Segment Start: RECORDS FOR THIS TASK

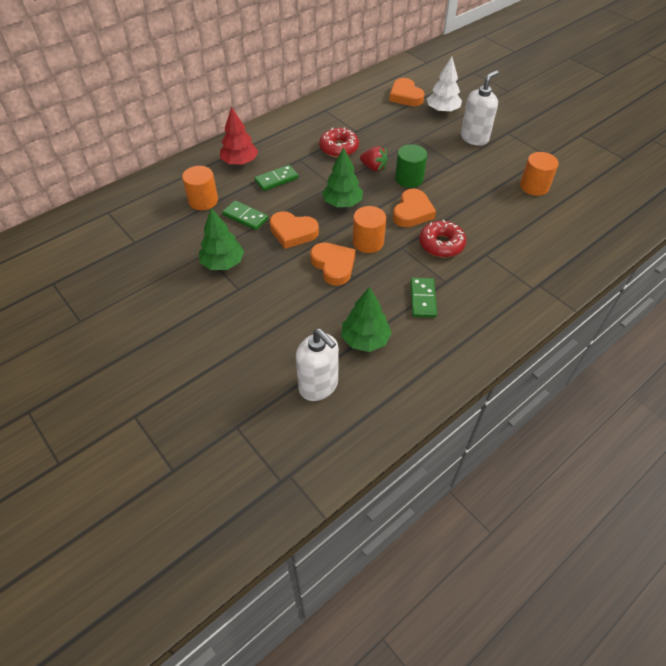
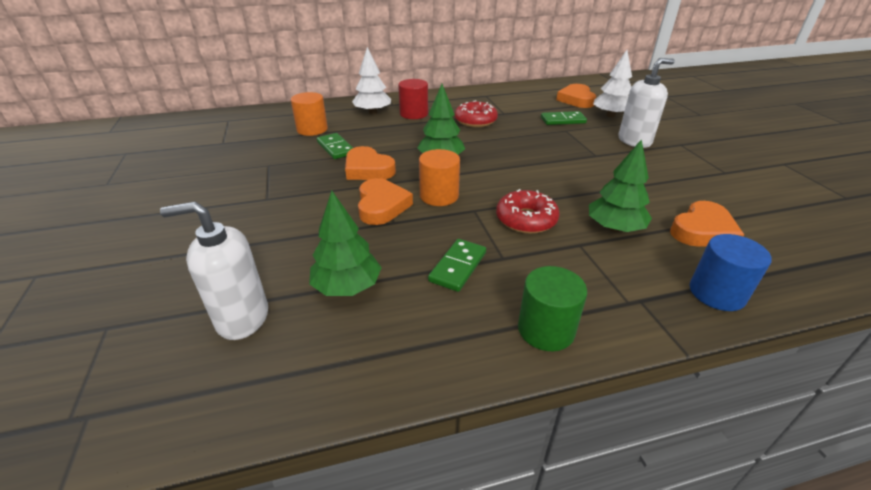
camera: 25 degrees right, 15 degrees down
(223, 263) = (276, 175): green tree -> green tree (614, 228)
(240, 162) = (373, 112): red tree -> white tree
(276, 179) = (393, 129): green domino -> green domino (563, 120)
(279, 154) = (414, 114): none -> red cylinder
(318, 386) = (242, 318): white soap dispenser -> white soap dispenser turned 105 degrees clockwise
(373, 168) = (499, 141): red strawberry -> none
(409, 179) = (531, 156): green cylinder -> green cylinder (546, 329)
(412, 212) = (513, 183): orange heart -> orange heart (702, 230)
(534, 186) = (691, 196): orange cylinder -> none
(576, 264) = (717, 293): none -> blue cylinder

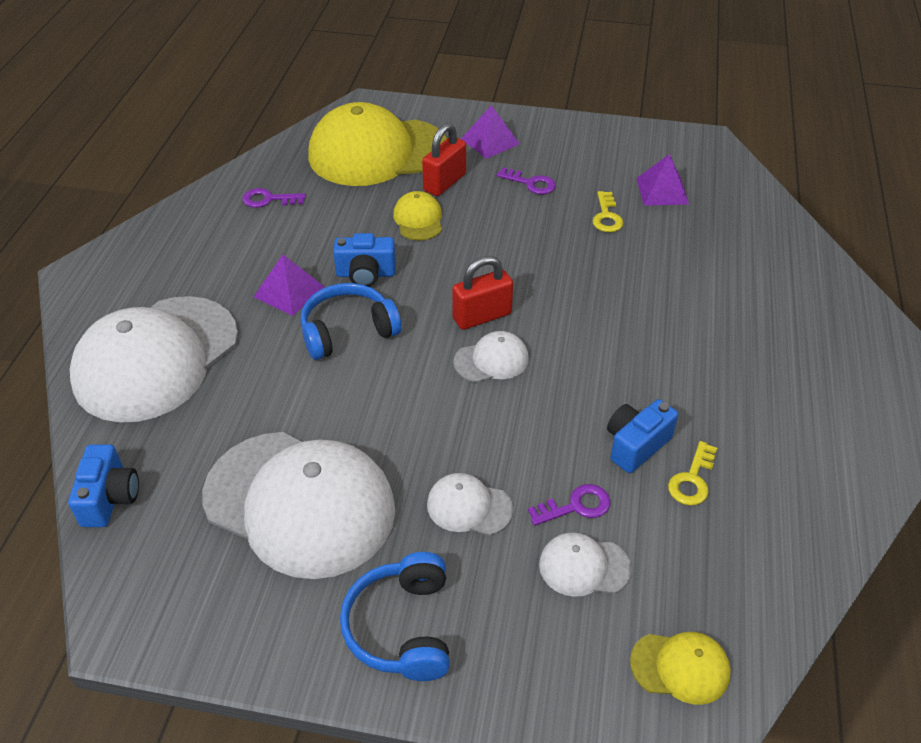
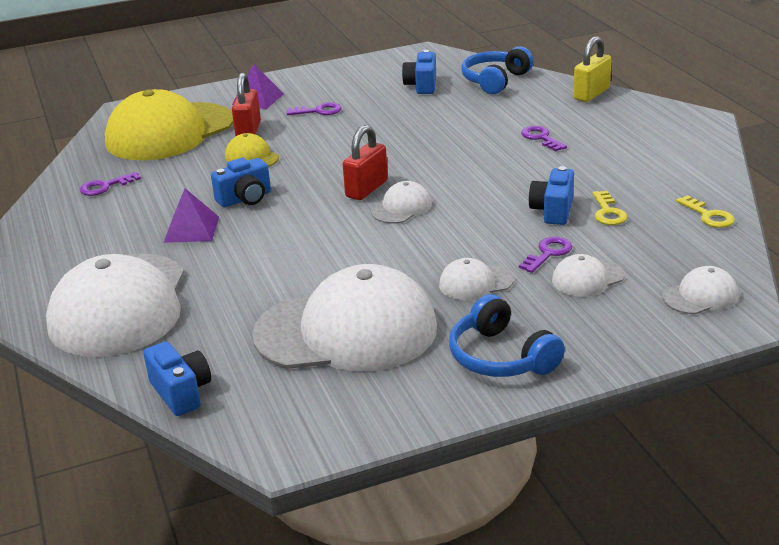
camera: 30 degrees left, 15 degrees down
(348, 331) = (269, 232): blue headphones -> blue headphones (495, 80)
(606, 216) = (397, 110): yellow key -> yellow key (708, 216)
(662, 191) = (422, 85): purple pyramid -> blue camera
(680, 667) = (700, 296): yellow cap -> white cap
(719, 328) = (541, 138): none -> purple key
(835, 285) = (591, 94): none -> yellow padlock

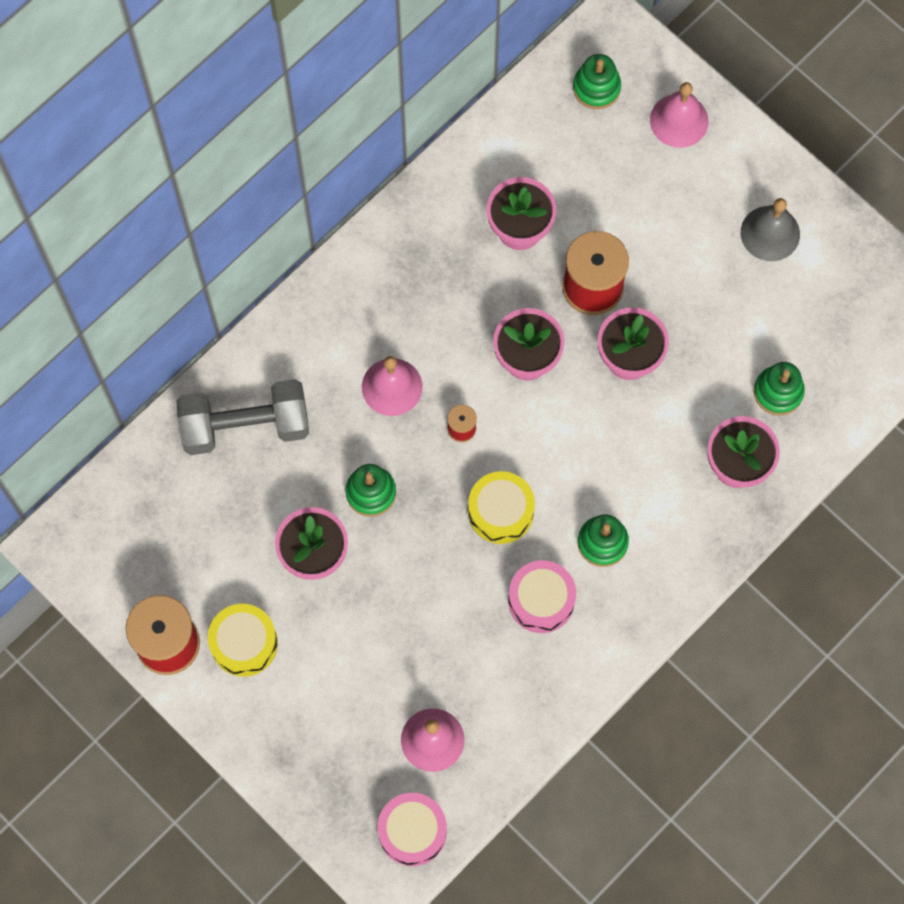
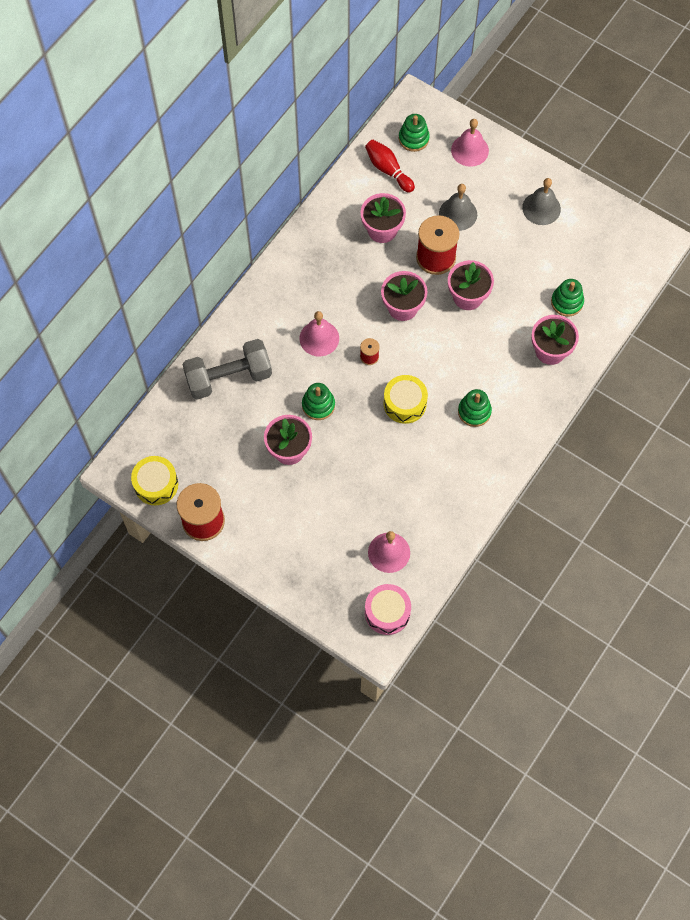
camera: 10 degrees left, 5 degrees down
(244, 643) = (253, 512): yellow drum -> yellow drum (156, 484)
(541, 600) = (442, 454): pink drum -> none
(547, 133) = (388, 170): none -> red bowling pin
(640, 221) = (458, 214): none -> grey bell

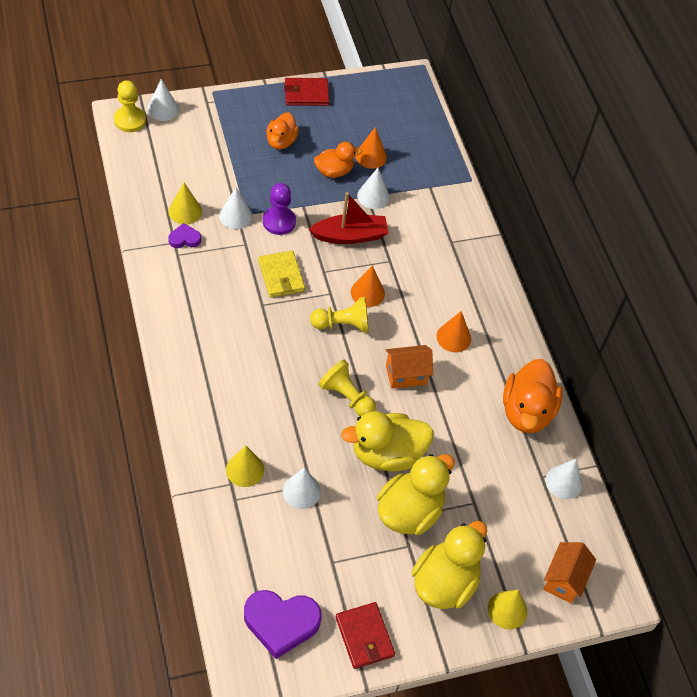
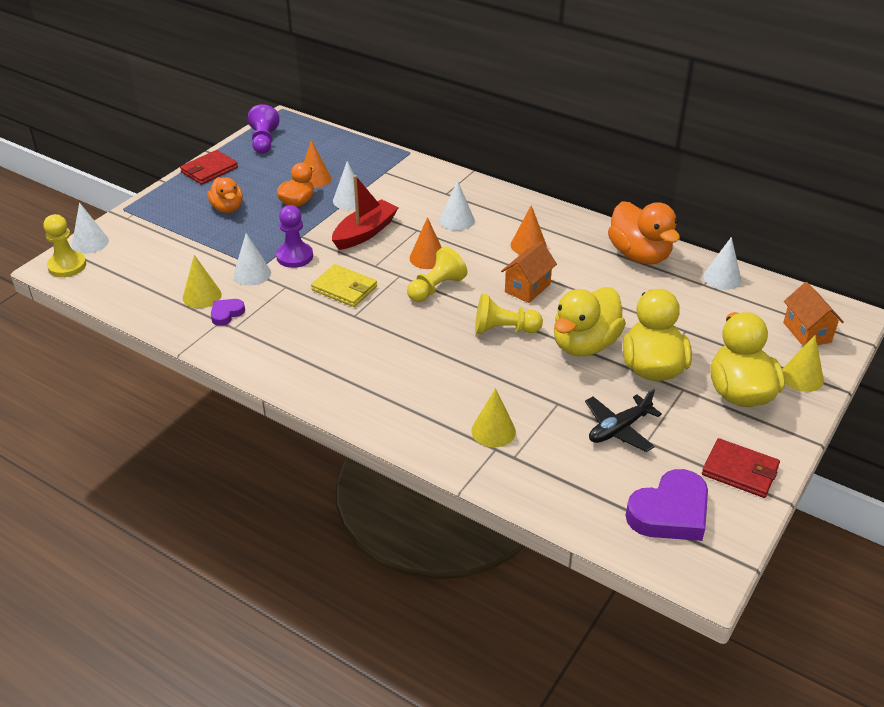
camera: 35 degrees left, 15 degrees down
(301, 491) = (557, 413): white cone -> white cone (457, 220)
(326, 538) = (619, 429): none -> black plane
(374, 91) = (264, 141): none -> purple pawn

Segment End: RECORDS FOR THIS TASK

PROBLEM:
Return exactly the lines of the data, beginning with the first and ending with the line containing "(412, 212) = (513, 183): orange". Skip the pictures.

ANSWER BOX:
camera: 25 degrees right, 15 degrees down
(223, 263) = (276, 175): green tree -> green tree (614, 228)
(240, 162) = (373, 112): red tree -> white tree
(276, 179) = (393, 129): green domino -> green domino (563, 120)
(279, 154) = (414, 114): none -> red cylinder
(318, 386) = (242, 318): white soap dispenser -> white soap dispenser turned 105 degrees clockwise
(373, 168) = (499, 141): red strawberry -> none
(409, 179) = (531, 156): green cylinder -> green cylinder (546, 329)
(412, 212) = (513, 183): orange heart -> orange heart (702, 230)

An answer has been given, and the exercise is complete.